# [WHAT YOU WILL DO]
Write out exactly the lines of the entries below from the one holding "camera: 165 degrees left, 10 degrees up" to the one holding "(753, 583) = (381, 178): brown", inclusive, and leave out all other lines.

# [EXTRACTED ENTRIES]
= = =

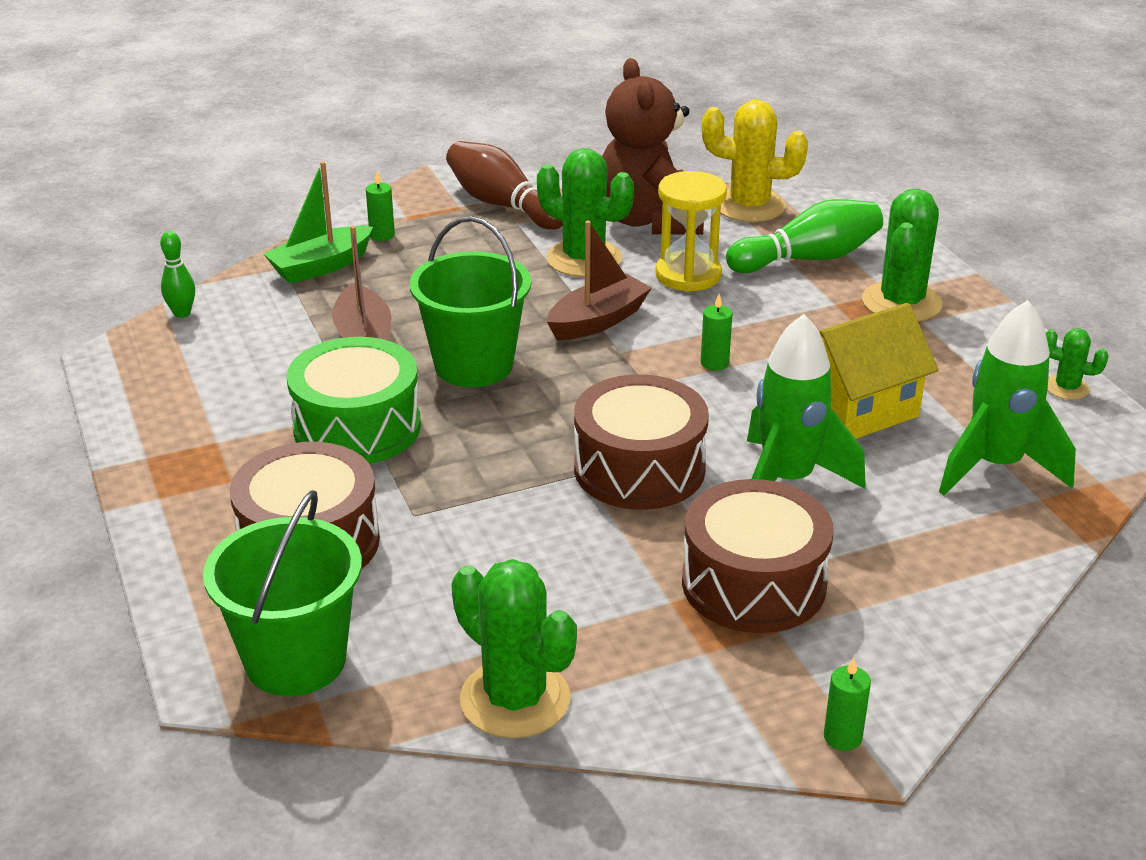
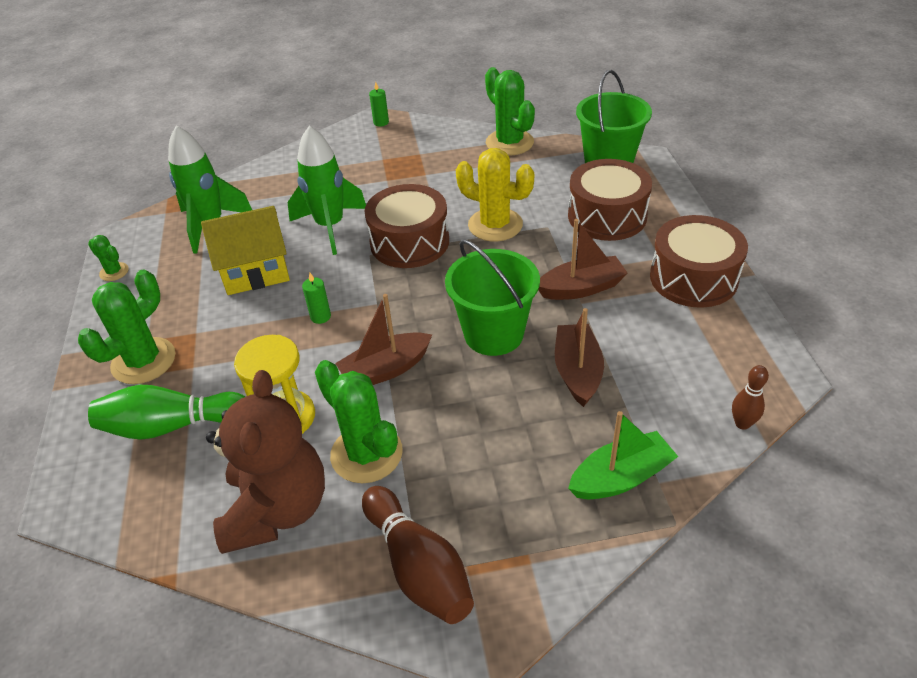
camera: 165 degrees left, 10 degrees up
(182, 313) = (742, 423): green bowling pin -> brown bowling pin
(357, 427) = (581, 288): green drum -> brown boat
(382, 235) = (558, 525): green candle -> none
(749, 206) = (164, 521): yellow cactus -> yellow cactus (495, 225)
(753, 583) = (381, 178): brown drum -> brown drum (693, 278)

= = =

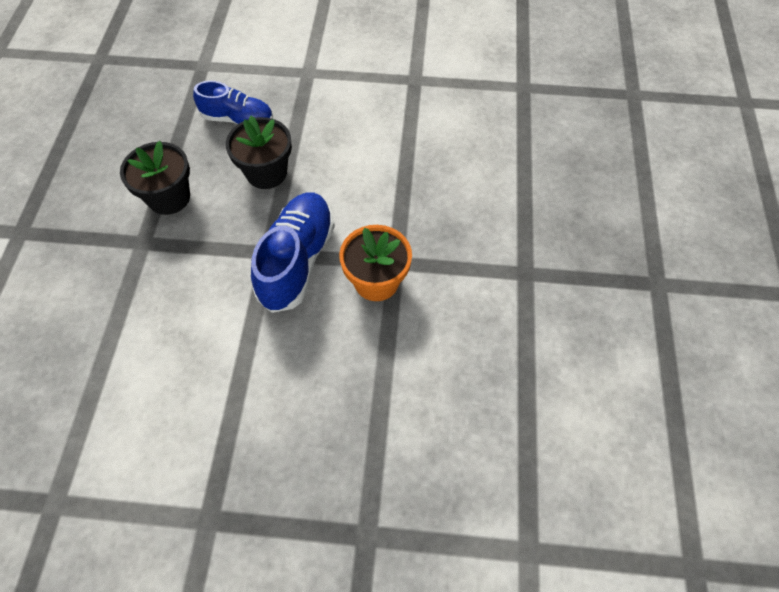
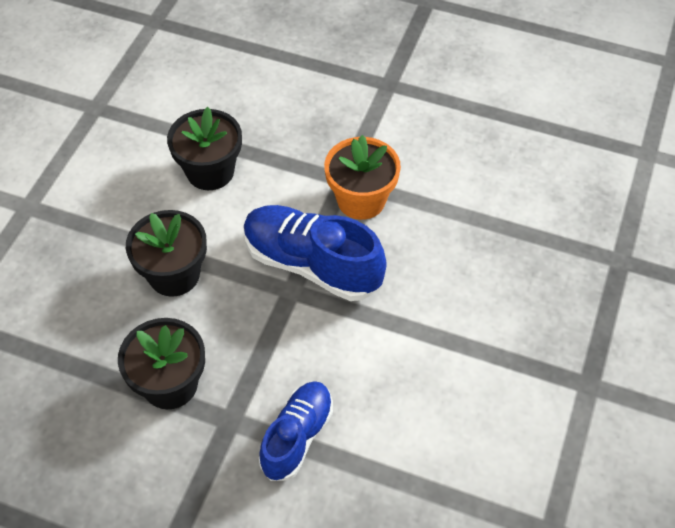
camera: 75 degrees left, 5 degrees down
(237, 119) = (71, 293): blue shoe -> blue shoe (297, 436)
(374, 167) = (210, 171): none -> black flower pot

= = =

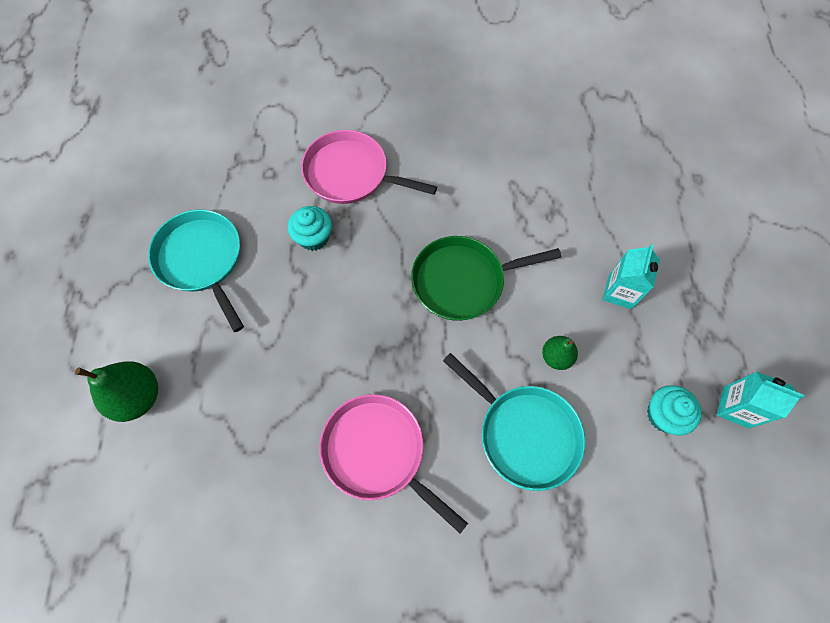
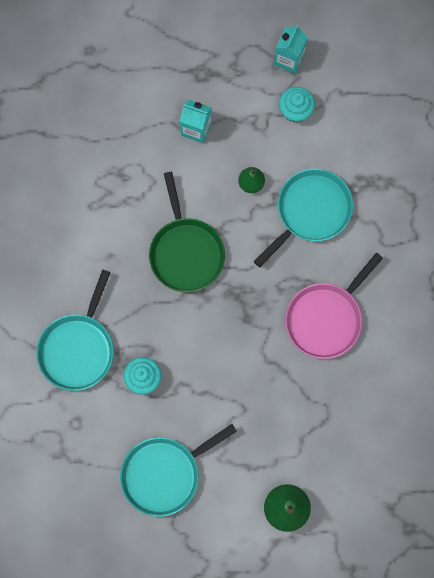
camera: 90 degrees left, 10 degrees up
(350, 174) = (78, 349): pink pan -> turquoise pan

= = =

# [EXPECTED ANSWER]
camera: 165 degrees left, 10 degrees up
(182, 313) = (742, 423): green bowling pin -> brown bowling pin
(357, 427) = (581, 288): green drum -> brown boat
(382, 235) = (558, 525): green candle -> none
(749, 206) = (164, 521): yellow cactus -> yellow cactus (495, 225)
(753, 583) = (381, 178): brown drum -> brown drum (693, 278)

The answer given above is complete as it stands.